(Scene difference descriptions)
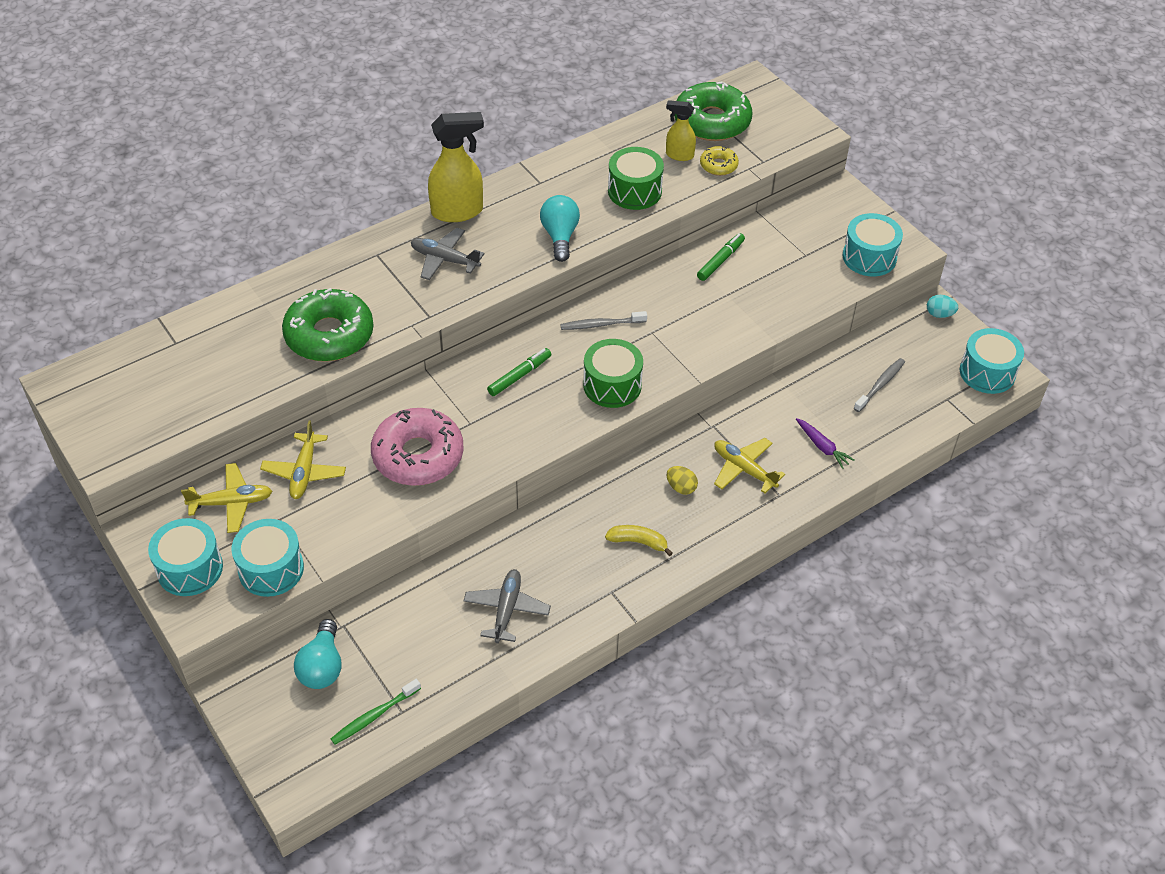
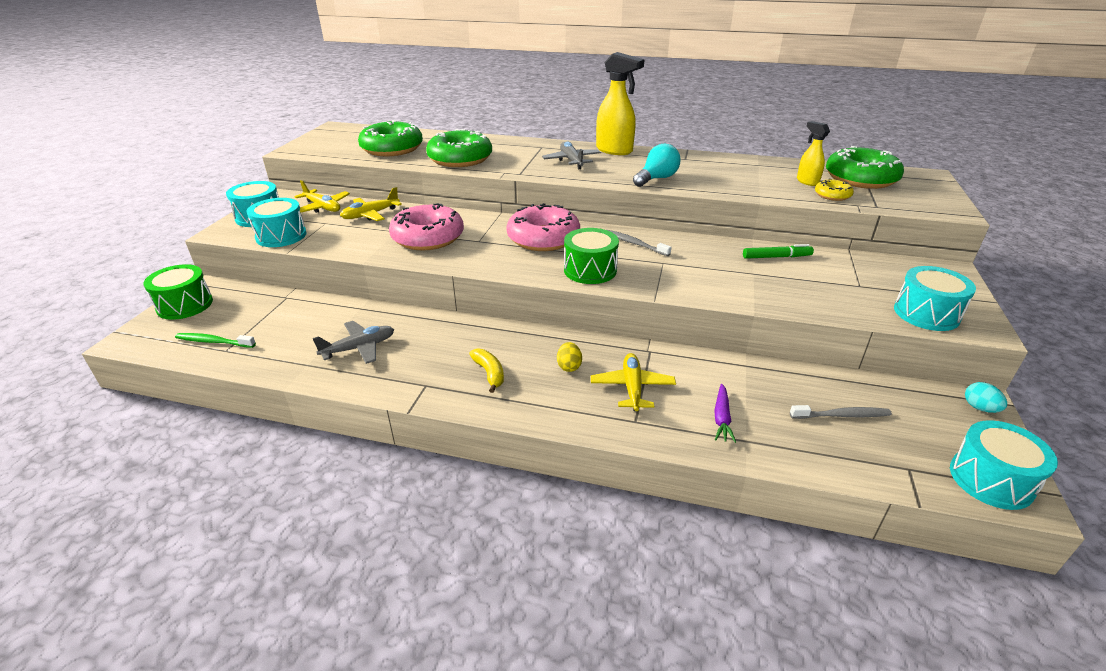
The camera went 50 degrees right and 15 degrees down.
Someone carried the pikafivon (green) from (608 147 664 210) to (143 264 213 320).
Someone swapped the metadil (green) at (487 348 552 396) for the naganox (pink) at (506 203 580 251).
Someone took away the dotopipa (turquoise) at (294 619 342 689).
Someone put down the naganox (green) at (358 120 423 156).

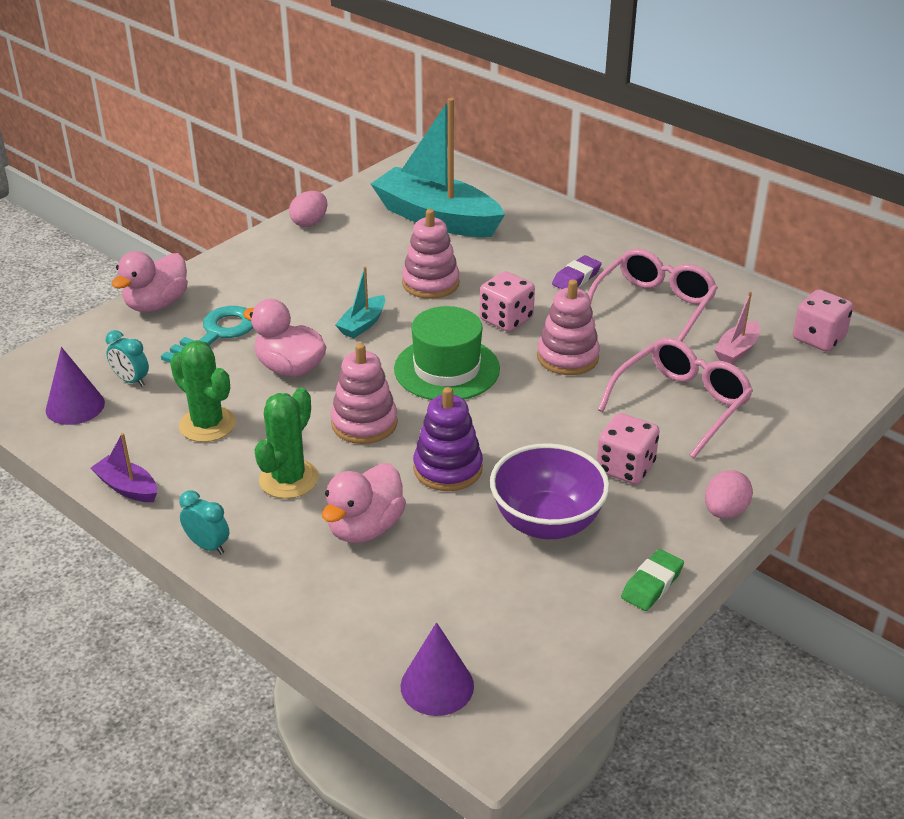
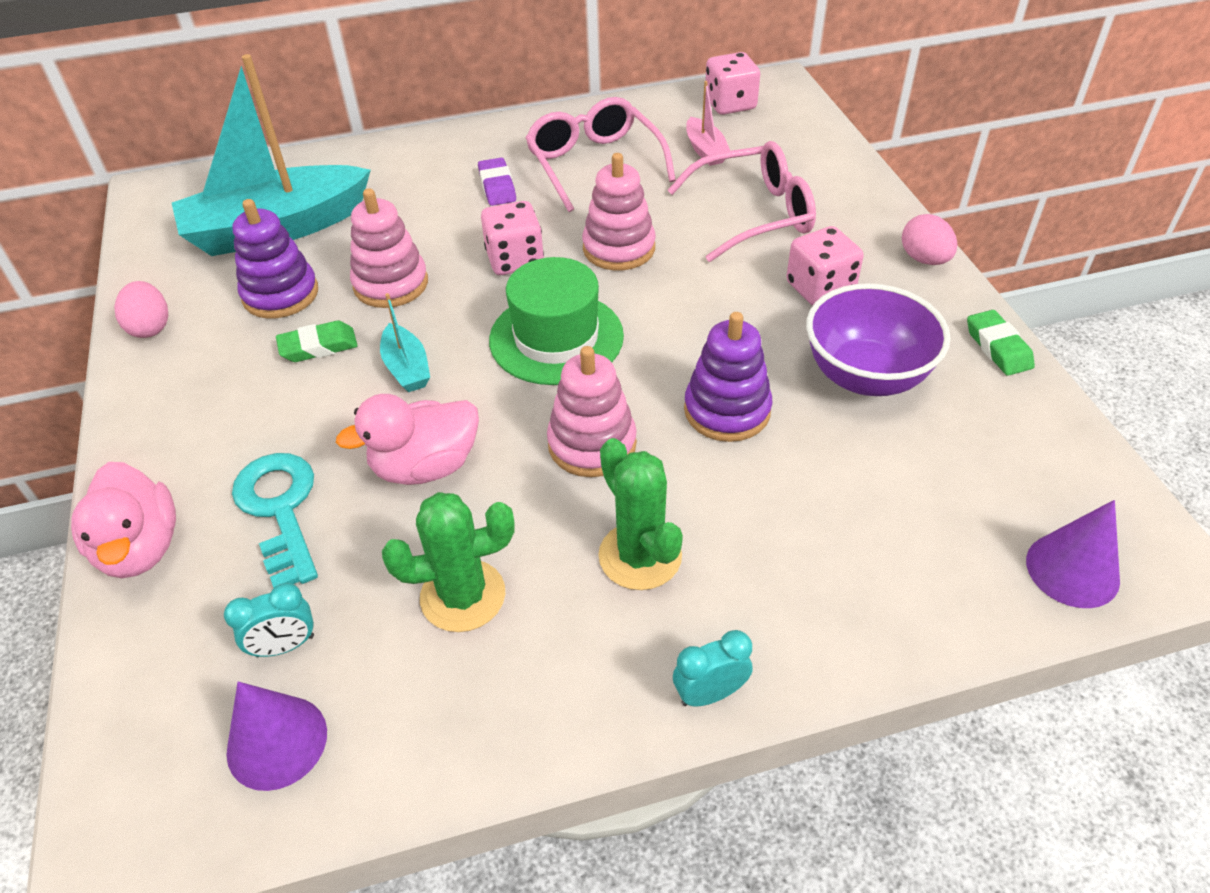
The camera went 55 degrees left and 10 degrees up.
Someone rotated the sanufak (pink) at (598 338 753 458) by 90 degrees clockwise.
Someone took away the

**ABOUT THIS TASK**
Each line from the one containing "Someone carried the" through the last line of the entries above is to be extracted exactly. Pictures are not part of the copy.

**RESULT FOR THIS TASK**
Someone carried the pikafivon (green) from (608 147 664 210) to (143 264 213 320).
Someone swapped the metadil (green) at (487 348 552 396) for the naganox (pink) at (506 203 580 251).
Someone took away the dotopipa (turquoise) at (294 619 342 689).
Someone put down the naganox (green) at (358 120 423 156).

The camera went 55 degrees left and 10 degrees up.
Someone rotated the sanufak (pink) at (598 338 753 458) by 90 degrees clockwise.
Someone took away the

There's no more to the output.